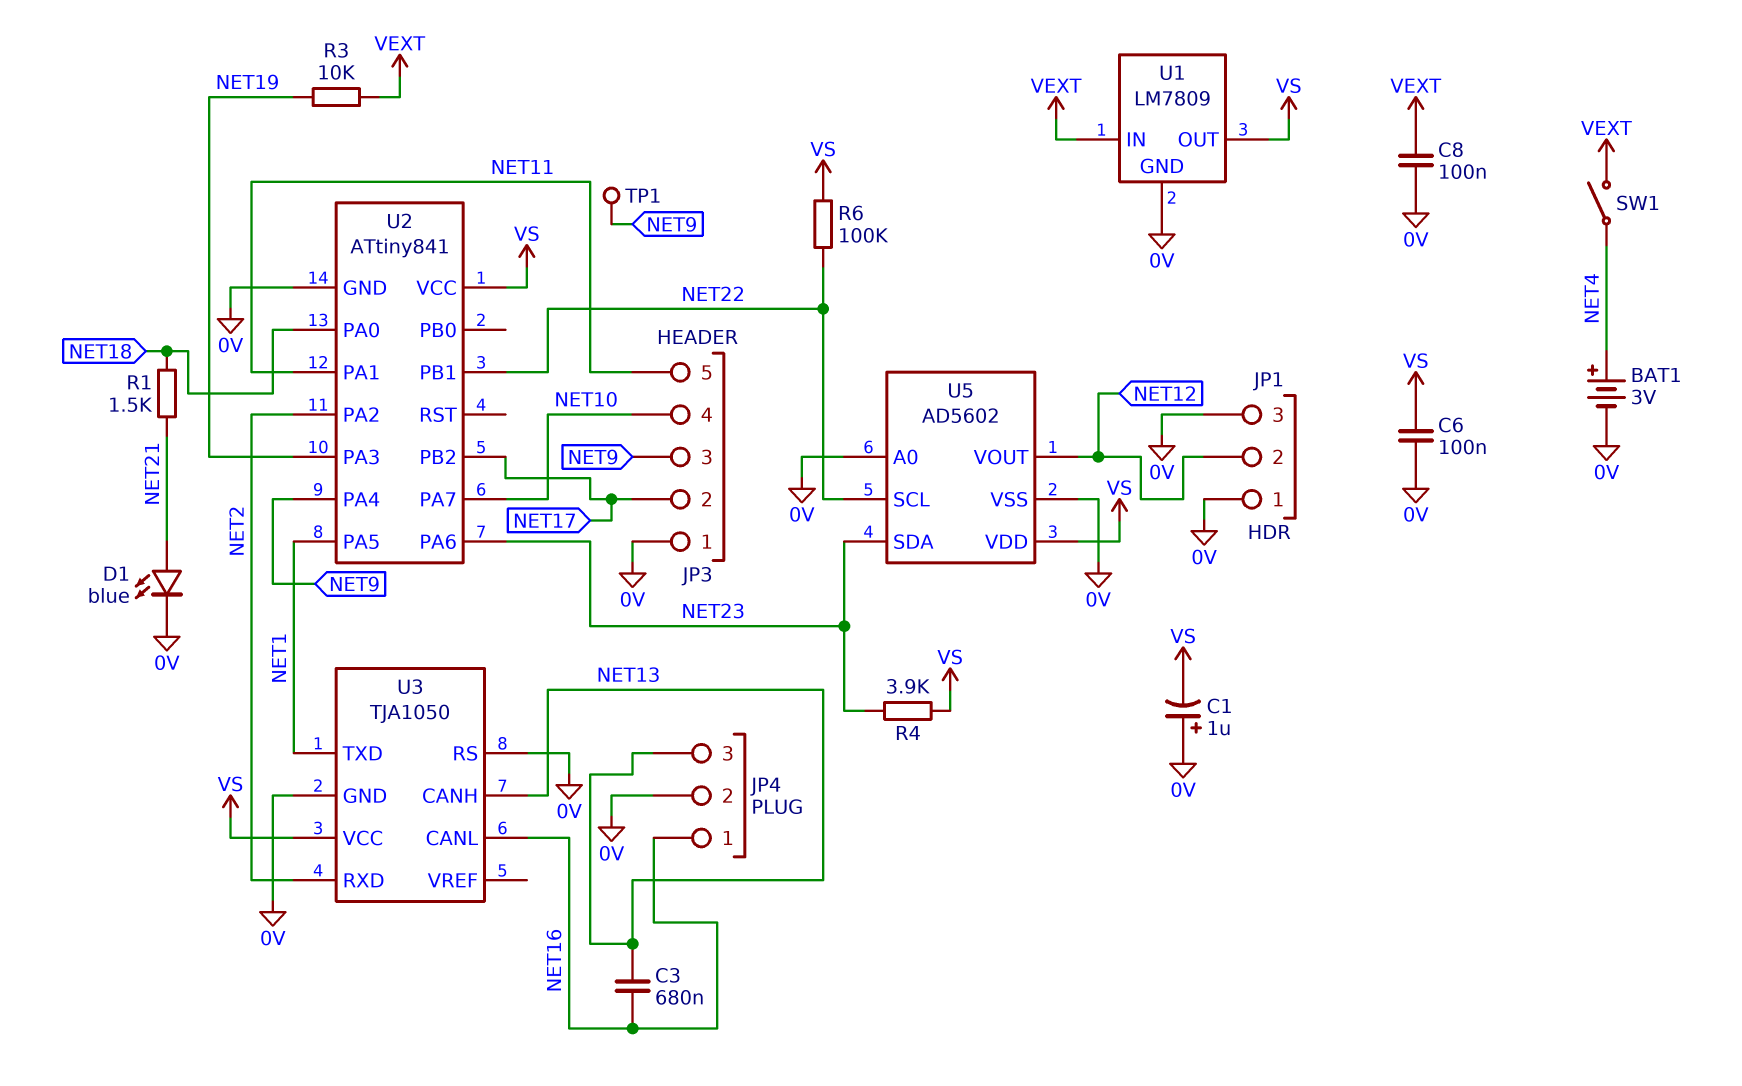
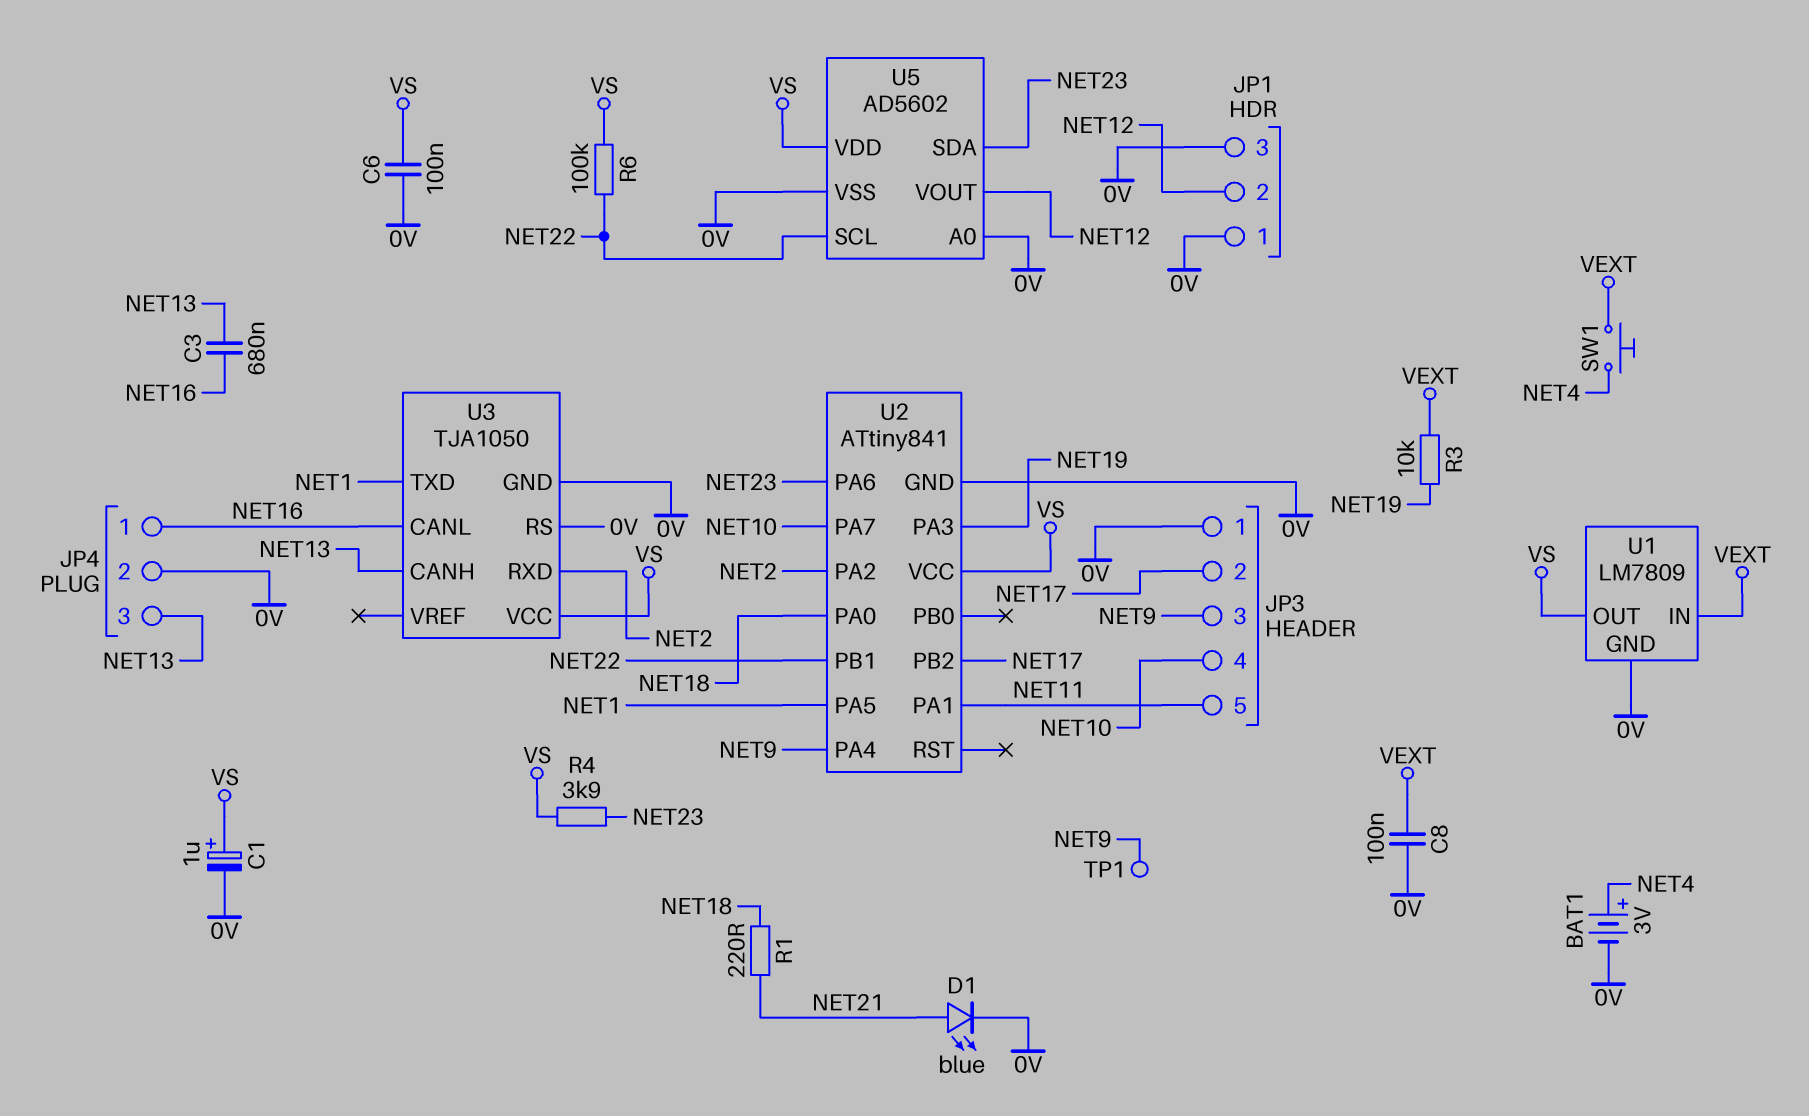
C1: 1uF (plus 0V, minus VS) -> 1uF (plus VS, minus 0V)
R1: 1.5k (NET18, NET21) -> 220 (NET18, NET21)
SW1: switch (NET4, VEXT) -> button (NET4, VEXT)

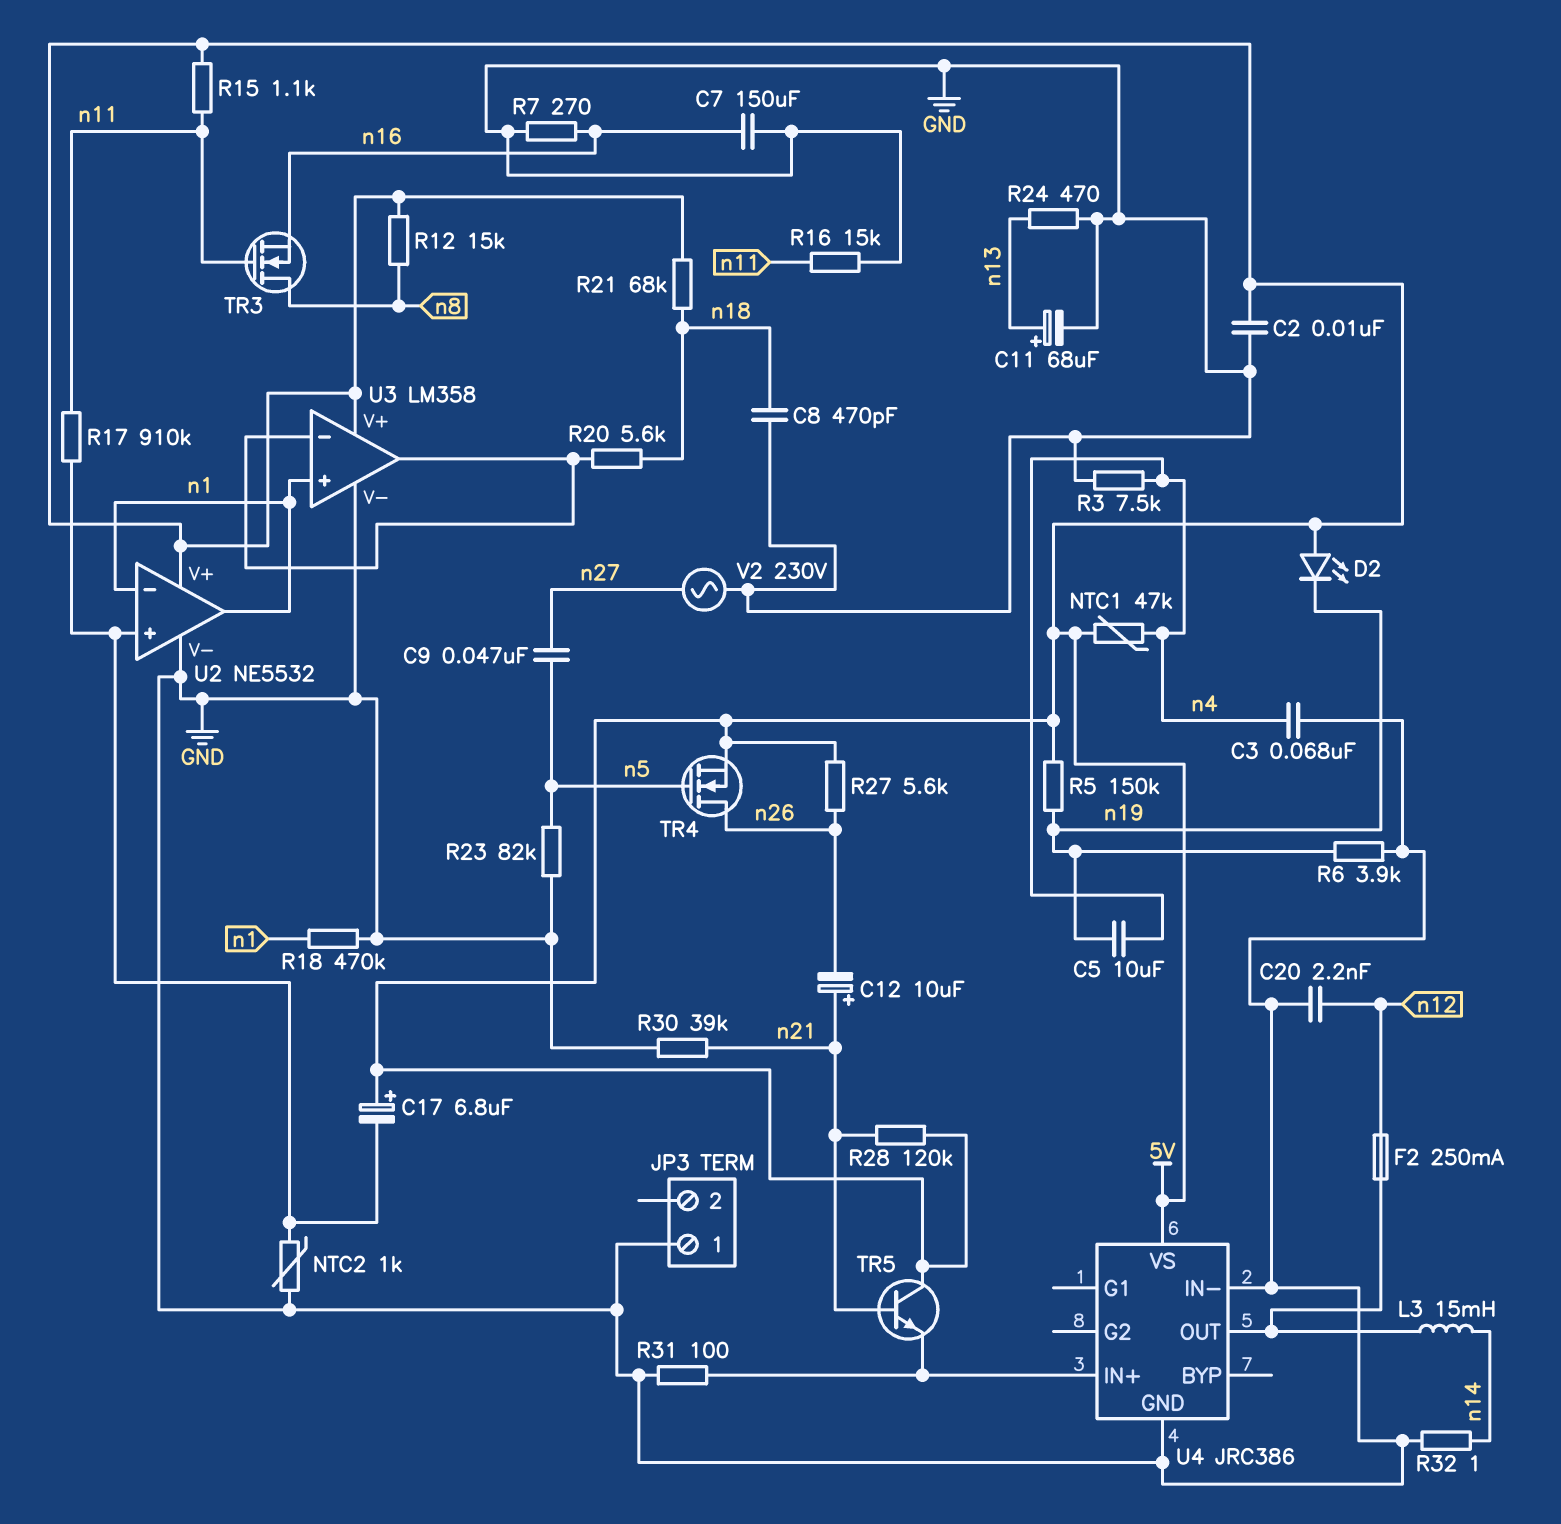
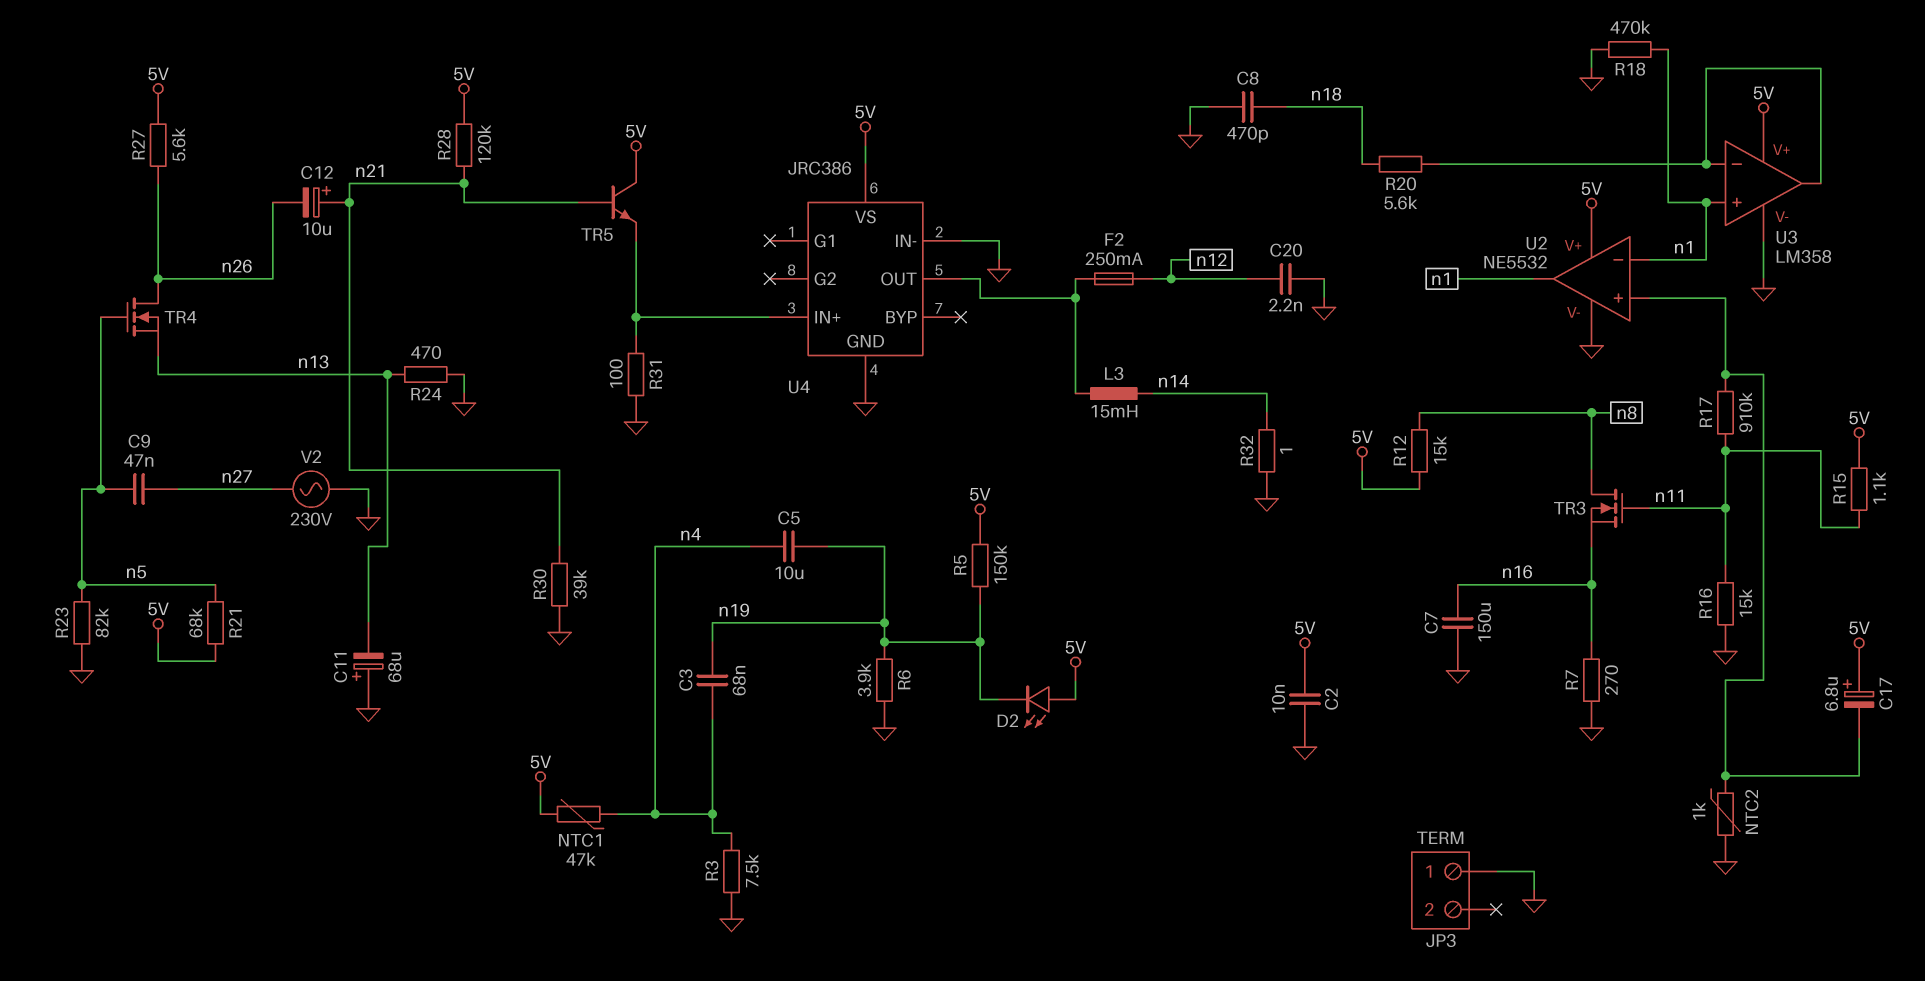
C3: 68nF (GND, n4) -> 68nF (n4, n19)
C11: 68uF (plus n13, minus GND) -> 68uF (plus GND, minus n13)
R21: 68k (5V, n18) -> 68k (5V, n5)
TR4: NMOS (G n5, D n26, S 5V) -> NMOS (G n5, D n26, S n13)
■ ■ ■ ■
### What you should do
Every line from the one with "SW1: switch (NET4, VEXT)" through the last line of the material gets printed exactly, and nothing more. Omit the pictures.

### Expected answer
SW1: switch (NET4, VEXT) -> button (NET4, VEXT)

C3: 68nF (GND, n4) -> 68nF (n4, n19)
C11: 68uF (plus n13, minus GND) -> 68uF (plus GND, minus n13)
R21: 68k (5V, n18) -> 68k (5V, n5)
TR4: NMOS (G n5, D n26, S 5V) -> NMOS (G n5, D n26, S n13)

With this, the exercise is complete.